WHAT TO DO:
Once the pictures are set aside, output all the records exactly.

EXERCISE INPUT:
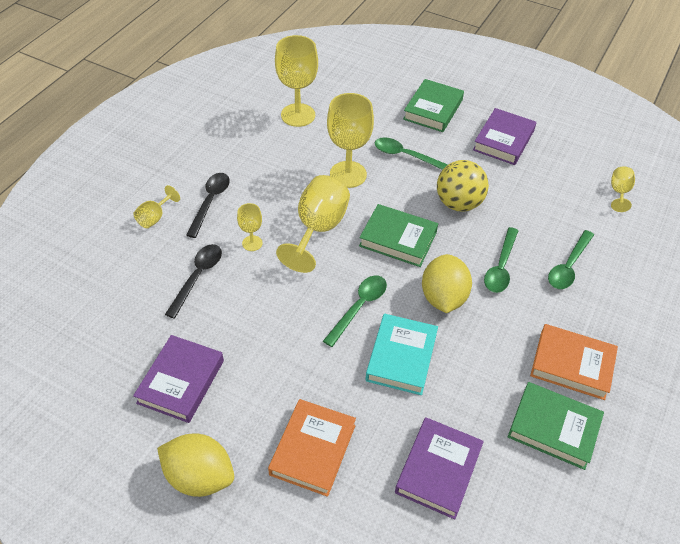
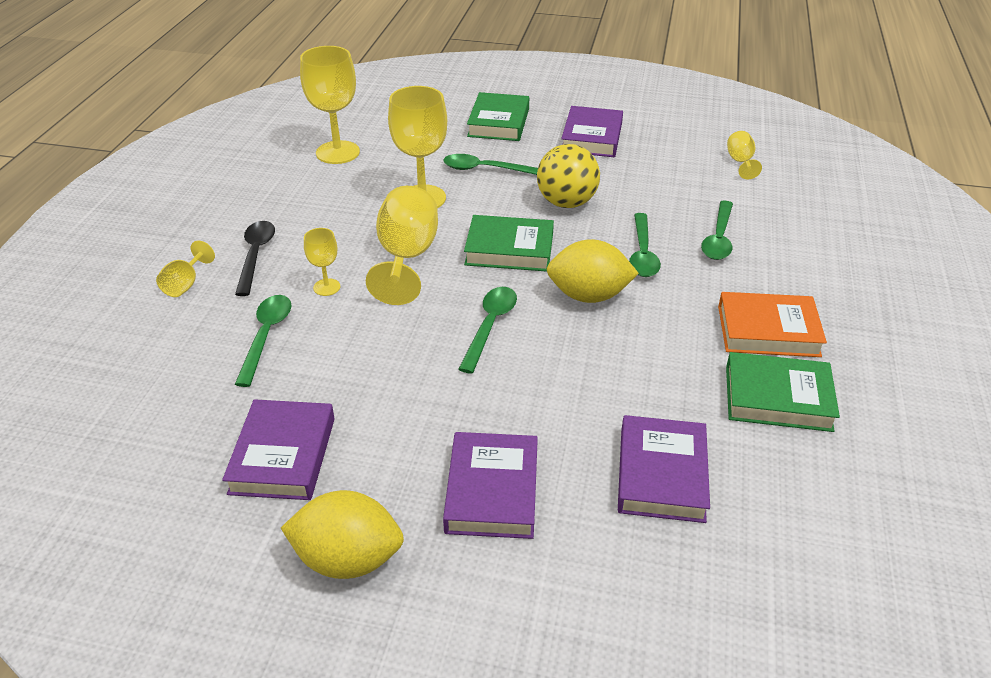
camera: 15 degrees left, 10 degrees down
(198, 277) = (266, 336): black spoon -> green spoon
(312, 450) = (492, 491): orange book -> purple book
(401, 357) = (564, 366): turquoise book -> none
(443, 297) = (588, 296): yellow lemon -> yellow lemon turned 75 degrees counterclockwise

WRITTEN ANSWER:
camera: 15 degrees left, 10 degrees down
(198, 277) = (266, 336): black spoon -> green spoon
(312, 450) = (492, 491): orange book -> purple book
(401, 357) = (564, 366): turquoise book -> none
(443, 297) = (588, 296): yellow lemon -> yellow lemon turned 75 degrees counterclockwise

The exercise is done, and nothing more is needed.